[[ The data, beginning ]]

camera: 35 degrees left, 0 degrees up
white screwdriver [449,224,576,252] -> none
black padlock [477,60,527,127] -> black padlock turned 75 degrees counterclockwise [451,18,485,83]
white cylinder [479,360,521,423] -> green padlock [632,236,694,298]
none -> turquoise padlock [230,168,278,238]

[[ The data, end ]]

In full and exactly as written, the listing is to be copied again.

Exercise answer
camera: 35 degrees left, 0 degrees up
white screwdriver [449,224,576,252] -> none
black padlock [477,60,527,127] -> black padlock turned 75 degrees counterclockwise [451,18,485,83]
white cylinder [479,360,521,423] -> green padlock [632,236,694,298]
none -> turquoise padlock [230,168,278,238]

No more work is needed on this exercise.